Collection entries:
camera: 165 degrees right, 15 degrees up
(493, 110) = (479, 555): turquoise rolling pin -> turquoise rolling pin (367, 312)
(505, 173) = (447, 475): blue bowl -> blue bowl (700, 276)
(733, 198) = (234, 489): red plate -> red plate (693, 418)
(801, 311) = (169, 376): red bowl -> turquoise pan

==

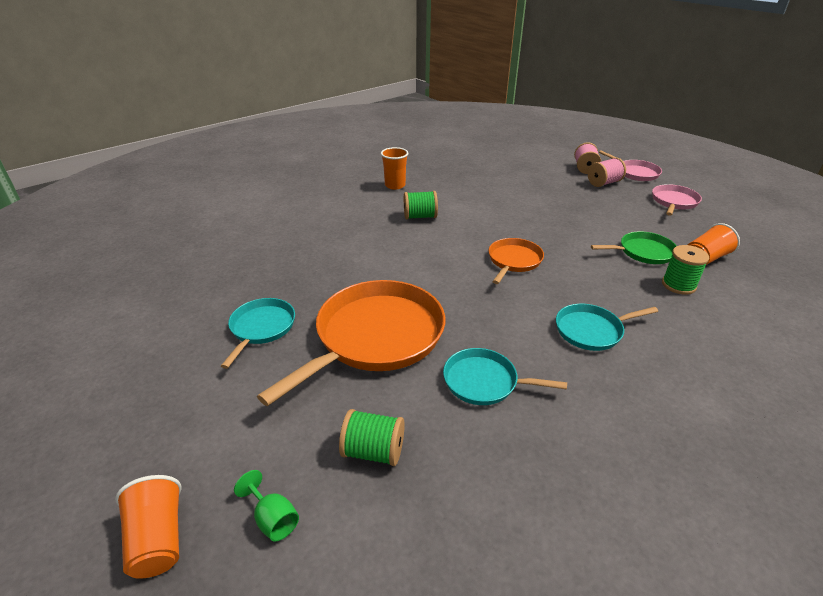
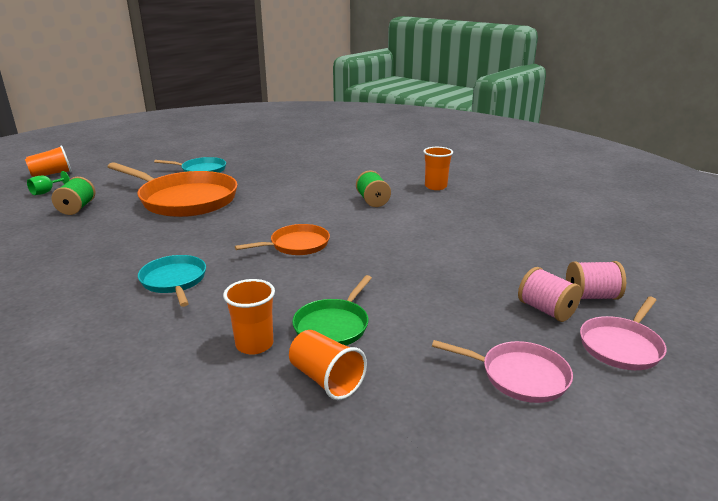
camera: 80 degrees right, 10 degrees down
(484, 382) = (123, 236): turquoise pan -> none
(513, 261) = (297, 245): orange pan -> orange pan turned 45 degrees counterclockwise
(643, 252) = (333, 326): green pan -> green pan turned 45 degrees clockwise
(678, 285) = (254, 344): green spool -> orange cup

Prompt: Look through the records and copy down every line that holds "turquoise".

Finished task:
(493, 110) = (479, 555): turquoise rolling pin -> turquoise rolling pin (367, 312)
(801, 311) = (169, 376): red bowl -> turquoise pan
(484, 382) = (123, 236): turquoise pan -> none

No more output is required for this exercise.